Work request: Search the records below for "camera: 10 degrees left, 10 degrees up". Return that line and all remaining lines exactly.

Entries shown:
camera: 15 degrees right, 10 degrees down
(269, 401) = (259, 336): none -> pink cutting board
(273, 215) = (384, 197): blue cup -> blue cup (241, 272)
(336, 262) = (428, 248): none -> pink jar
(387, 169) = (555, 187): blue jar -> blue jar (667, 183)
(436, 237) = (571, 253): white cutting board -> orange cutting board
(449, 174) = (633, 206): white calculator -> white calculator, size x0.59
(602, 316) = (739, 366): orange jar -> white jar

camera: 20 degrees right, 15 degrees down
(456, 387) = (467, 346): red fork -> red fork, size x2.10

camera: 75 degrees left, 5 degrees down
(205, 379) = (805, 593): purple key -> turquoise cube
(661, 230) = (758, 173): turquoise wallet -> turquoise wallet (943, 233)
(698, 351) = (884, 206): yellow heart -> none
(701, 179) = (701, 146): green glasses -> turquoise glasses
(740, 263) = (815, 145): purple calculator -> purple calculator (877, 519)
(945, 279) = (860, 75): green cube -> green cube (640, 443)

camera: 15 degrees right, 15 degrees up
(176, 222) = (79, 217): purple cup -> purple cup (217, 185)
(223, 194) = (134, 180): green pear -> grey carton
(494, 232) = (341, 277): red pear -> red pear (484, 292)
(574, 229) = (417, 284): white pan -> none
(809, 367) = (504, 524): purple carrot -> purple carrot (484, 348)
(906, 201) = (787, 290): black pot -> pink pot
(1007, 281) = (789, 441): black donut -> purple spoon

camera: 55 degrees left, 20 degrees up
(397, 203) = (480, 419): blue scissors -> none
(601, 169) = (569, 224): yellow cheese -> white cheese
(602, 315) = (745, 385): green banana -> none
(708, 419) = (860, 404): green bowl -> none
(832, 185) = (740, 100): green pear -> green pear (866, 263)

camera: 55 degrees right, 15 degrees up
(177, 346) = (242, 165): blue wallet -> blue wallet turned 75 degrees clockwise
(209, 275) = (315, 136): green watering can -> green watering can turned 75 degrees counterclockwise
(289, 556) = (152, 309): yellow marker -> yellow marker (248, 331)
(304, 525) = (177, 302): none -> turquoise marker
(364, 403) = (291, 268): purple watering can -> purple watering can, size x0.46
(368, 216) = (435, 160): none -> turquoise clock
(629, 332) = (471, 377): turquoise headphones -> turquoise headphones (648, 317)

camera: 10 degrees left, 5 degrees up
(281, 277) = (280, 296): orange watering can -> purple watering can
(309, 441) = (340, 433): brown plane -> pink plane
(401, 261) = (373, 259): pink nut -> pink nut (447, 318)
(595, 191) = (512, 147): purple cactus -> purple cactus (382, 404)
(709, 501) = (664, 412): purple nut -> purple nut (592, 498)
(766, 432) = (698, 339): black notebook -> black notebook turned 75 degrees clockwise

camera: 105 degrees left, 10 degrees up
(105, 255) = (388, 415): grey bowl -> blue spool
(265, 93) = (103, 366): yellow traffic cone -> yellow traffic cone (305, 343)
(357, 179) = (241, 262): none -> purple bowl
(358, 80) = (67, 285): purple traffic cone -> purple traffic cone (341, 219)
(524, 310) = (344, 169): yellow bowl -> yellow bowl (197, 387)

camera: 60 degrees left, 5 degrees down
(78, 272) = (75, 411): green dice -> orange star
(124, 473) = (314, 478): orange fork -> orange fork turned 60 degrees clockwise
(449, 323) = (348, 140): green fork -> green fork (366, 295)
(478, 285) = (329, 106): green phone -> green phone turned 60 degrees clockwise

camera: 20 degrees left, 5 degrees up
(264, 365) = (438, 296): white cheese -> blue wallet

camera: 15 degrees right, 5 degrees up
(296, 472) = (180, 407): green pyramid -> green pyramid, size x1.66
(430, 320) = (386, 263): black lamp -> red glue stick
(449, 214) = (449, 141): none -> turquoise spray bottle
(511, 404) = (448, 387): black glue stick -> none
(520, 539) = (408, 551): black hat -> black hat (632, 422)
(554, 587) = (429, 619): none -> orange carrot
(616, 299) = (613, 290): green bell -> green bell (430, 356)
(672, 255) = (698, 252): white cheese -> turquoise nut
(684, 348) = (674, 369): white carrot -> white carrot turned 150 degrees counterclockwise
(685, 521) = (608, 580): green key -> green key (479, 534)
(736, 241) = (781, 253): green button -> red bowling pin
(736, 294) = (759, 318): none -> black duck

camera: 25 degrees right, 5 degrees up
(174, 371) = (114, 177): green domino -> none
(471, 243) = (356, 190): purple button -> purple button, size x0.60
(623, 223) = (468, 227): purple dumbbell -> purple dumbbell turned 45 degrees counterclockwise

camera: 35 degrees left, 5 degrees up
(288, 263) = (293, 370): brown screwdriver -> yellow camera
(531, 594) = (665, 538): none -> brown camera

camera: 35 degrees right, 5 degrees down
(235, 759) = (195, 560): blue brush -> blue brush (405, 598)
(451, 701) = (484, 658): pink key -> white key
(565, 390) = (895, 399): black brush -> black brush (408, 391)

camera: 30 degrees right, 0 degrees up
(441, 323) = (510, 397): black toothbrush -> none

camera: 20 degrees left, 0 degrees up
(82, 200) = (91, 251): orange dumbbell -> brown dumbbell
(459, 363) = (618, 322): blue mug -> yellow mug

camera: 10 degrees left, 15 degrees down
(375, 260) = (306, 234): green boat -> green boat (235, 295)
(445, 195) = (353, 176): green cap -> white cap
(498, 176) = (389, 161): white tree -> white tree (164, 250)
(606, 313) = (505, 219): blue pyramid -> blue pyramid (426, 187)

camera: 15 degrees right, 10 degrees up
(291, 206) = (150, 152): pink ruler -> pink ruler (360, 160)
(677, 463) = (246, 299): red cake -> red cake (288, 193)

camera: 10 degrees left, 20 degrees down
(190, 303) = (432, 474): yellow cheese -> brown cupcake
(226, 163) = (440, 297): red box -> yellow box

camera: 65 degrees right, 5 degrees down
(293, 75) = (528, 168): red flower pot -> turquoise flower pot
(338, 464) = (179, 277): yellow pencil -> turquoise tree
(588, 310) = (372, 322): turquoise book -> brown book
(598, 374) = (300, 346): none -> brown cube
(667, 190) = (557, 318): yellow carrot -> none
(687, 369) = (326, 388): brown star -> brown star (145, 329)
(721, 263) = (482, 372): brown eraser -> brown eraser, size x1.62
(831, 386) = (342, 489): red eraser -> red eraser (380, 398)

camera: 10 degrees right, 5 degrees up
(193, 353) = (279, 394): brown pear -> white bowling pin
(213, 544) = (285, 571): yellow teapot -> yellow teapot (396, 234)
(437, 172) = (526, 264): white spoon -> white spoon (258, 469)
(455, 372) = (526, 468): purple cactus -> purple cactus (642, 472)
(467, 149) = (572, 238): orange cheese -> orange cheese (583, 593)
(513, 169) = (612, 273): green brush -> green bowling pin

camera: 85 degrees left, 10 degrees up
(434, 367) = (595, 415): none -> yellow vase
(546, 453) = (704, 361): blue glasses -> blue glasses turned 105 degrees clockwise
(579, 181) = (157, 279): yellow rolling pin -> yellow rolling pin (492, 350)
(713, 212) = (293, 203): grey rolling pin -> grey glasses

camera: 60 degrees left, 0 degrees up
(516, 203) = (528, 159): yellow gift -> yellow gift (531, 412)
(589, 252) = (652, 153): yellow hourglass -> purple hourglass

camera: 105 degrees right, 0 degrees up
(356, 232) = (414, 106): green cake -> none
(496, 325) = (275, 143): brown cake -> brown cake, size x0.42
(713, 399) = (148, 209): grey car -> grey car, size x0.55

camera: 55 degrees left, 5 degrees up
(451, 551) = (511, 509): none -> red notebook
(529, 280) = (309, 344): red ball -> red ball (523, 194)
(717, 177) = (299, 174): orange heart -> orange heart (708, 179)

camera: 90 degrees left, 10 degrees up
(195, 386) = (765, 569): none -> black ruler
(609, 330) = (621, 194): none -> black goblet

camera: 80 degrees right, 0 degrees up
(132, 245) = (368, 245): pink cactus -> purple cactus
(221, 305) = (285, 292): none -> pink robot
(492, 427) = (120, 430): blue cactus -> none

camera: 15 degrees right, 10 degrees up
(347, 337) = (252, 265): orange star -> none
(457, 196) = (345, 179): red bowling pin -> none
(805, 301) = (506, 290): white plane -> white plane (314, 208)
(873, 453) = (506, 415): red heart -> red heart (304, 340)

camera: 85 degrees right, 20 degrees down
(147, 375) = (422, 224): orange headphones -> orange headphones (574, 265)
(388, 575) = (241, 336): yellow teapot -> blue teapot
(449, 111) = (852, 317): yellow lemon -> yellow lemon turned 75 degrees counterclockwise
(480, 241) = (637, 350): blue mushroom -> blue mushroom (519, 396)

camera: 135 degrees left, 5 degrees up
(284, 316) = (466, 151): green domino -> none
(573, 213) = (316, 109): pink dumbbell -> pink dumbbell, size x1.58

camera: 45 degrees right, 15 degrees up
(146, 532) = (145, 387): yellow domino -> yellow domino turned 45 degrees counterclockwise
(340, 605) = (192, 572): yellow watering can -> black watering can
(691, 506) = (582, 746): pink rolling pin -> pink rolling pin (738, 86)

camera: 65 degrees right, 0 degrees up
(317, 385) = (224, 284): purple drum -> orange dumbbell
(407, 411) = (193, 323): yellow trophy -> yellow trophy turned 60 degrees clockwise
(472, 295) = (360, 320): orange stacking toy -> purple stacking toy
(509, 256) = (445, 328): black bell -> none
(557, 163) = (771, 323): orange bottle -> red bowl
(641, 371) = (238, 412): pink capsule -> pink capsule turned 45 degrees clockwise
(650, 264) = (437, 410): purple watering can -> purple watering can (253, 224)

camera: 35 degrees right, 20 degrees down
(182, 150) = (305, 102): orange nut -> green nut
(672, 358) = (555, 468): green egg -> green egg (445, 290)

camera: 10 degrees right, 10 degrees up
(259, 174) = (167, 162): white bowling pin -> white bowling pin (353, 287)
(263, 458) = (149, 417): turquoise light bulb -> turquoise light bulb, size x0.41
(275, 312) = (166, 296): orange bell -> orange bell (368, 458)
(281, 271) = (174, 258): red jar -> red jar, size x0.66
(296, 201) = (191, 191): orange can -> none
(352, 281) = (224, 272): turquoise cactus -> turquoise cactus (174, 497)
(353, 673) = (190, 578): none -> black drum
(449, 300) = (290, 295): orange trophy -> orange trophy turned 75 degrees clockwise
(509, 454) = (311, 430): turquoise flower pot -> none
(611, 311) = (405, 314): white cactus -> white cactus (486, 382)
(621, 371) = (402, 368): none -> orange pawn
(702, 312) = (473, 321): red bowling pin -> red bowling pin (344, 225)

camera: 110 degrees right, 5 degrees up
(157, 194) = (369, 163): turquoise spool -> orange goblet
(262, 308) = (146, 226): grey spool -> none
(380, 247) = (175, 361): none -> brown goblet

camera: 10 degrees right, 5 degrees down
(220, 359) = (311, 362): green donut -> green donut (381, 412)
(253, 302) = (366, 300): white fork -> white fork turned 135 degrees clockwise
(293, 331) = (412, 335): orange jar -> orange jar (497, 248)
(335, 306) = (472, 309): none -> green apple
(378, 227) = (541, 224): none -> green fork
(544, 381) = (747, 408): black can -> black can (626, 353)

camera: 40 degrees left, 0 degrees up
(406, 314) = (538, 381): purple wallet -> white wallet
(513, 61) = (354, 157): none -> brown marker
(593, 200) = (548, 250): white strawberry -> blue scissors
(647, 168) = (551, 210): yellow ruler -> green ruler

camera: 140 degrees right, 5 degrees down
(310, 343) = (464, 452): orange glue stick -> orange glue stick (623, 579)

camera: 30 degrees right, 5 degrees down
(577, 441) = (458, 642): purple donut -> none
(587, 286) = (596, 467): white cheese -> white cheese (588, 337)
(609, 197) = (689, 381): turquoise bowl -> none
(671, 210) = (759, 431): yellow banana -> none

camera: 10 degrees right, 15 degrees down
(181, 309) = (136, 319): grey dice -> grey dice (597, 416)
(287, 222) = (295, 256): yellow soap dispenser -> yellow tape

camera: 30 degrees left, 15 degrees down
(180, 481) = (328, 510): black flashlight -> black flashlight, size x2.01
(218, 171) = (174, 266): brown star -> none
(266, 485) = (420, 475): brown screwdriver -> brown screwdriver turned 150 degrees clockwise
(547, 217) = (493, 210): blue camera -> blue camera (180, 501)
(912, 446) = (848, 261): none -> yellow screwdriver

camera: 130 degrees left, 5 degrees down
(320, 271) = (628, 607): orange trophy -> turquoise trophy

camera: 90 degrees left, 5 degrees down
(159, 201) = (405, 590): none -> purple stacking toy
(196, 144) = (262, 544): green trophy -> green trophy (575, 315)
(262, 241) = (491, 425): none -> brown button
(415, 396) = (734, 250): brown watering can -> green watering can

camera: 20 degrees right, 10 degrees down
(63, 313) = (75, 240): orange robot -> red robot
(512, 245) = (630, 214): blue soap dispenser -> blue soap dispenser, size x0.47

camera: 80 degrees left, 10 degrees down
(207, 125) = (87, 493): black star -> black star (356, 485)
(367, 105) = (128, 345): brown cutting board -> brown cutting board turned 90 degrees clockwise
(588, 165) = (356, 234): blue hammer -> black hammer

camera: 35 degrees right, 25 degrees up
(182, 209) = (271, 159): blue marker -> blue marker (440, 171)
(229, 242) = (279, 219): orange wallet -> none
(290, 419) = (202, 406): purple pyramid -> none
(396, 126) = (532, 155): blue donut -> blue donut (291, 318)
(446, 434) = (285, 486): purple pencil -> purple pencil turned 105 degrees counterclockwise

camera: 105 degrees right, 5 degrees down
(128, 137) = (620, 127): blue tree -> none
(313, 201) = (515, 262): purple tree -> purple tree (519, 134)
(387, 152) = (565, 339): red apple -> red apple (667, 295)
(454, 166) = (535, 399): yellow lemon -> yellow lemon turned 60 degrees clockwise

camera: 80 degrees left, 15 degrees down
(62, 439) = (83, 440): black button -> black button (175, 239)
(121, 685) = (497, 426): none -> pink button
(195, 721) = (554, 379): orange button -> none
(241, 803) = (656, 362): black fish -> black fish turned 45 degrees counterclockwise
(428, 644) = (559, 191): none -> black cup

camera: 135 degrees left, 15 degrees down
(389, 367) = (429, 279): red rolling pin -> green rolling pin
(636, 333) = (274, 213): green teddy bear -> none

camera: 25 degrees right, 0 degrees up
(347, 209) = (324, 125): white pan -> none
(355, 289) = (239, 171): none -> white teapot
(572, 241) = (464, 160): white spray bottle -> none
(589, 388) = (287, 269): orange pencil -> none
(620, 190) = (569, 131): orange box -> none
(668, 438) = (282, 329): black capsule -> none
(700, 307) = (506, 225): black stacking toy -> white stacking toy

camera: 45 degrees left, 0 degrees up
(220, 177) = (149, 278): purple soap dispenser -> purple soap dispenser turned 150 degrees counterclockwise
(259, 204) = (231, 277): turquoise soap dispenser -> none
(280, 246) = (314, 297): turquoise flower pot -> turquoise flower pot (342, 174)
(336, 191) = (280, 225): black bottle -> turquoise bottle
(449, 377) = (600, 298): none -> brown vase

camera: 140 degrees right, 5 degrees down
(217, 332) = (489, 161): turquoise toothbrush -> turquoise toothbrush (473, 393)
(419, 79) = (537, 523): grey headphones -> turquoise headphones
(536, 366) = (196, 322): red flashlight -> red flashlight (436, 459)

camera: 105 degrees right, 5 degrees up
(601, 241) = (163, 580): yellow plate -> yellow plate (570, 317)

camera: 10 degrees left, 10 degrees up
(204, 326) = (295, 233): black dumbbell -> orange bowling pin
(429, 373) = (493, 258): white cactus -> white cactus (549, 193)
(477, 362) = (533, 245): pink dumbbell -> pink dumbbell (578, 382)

Answer box:
camera: 10 degrees left, 10 degrees up
(204, 326) = (295, 233): black dumbbell -> orange bowling pin
(429, 373) = (493, 258): white cactus -> white cactus (549, 193)
(477, 362) = (533, 245): pink dumbbell -> pink dumbbell (578, 382)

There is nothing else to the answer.